TRY IT: List each line of the data in which the string "none" appears.

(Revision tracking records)
───
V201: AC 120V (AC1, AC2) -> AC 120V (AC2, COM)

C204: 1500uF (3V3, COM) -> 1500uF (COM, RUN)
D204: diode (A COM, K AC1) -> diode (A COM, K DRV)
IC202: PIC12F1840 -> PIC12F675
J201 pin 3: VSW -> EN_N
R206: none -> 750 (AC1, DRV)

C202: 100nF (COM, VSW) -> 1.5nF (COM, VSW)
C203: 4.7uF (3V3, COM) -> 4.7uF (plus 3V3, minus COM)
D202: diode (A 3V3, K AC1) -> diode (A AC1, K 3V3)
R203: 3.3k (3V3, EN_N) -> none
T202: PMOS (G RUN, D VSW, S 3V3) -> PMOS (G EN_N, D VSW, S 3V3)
───
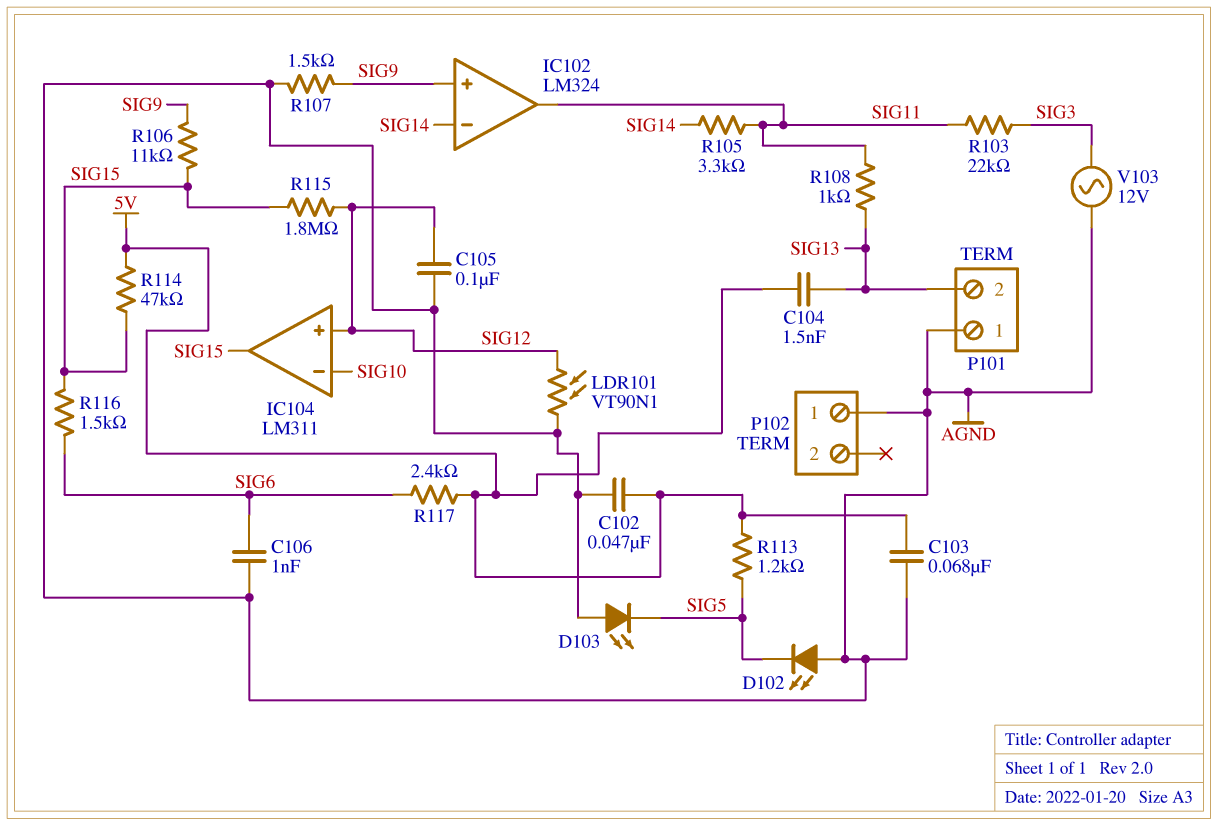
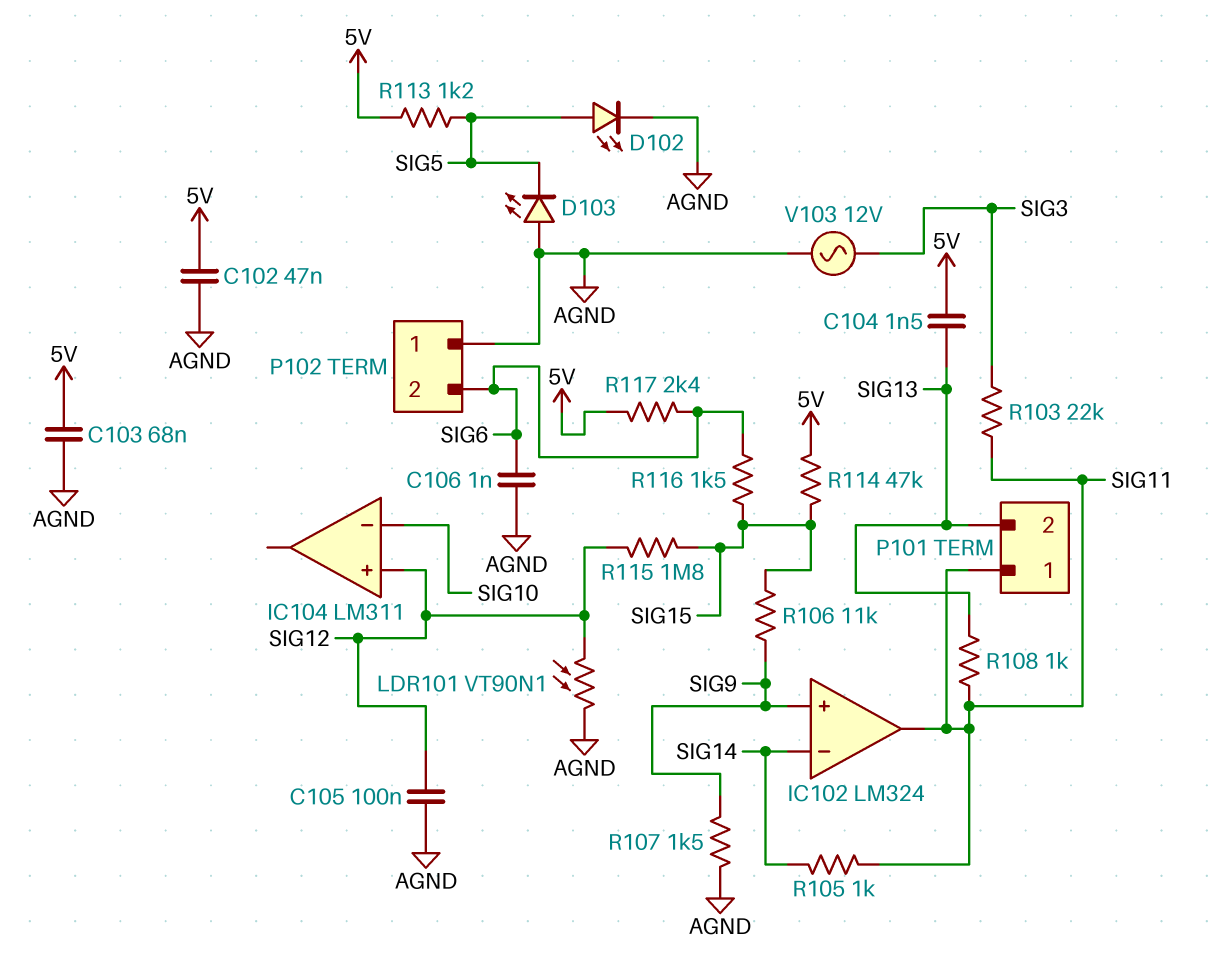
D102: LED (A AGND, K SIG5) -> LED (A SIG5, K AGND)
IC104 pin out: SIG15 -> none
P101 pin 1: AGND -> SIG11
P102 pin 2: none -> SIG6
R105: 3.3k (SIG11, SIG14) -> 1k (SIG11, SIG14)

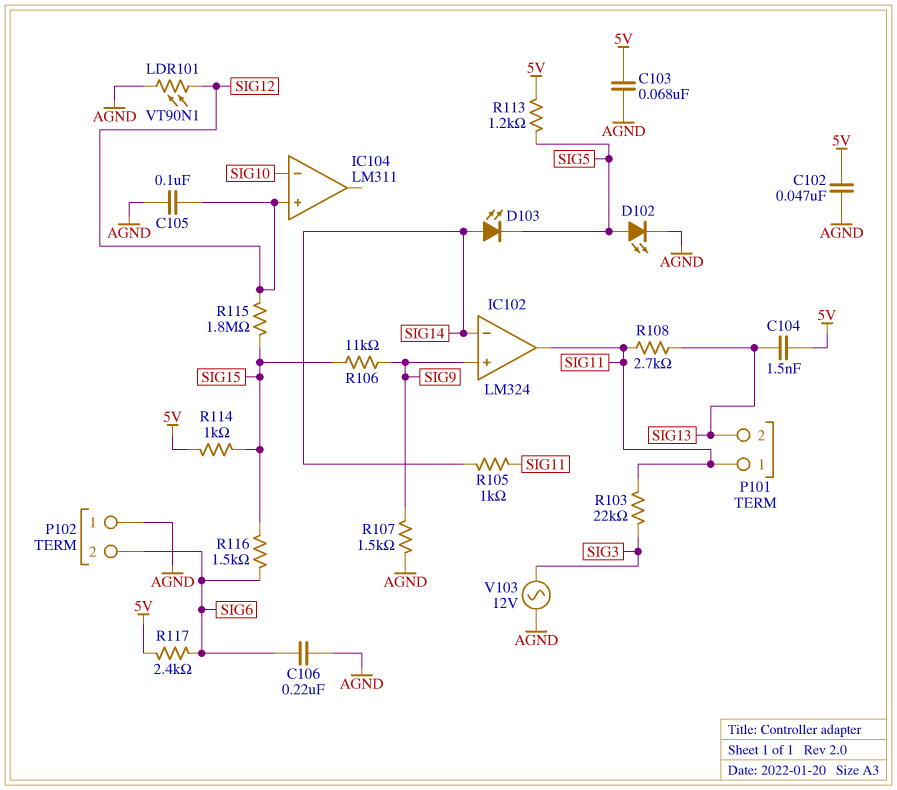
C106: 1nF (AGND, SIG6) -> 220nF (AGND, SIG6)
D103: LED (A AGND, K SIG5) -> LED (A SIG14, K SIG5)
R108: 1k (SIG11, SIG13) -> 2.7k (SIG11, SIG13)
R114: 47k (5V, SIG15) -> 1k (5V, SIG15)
───
ANSWER TO THIS PROBLEM:
R206: none -> 750 (AC1, DRV)
R203: 3.3k (3V3, EN_N) -> none
IC104 pin out: SIG15 -> none
P102 pin 2: none -> SIG6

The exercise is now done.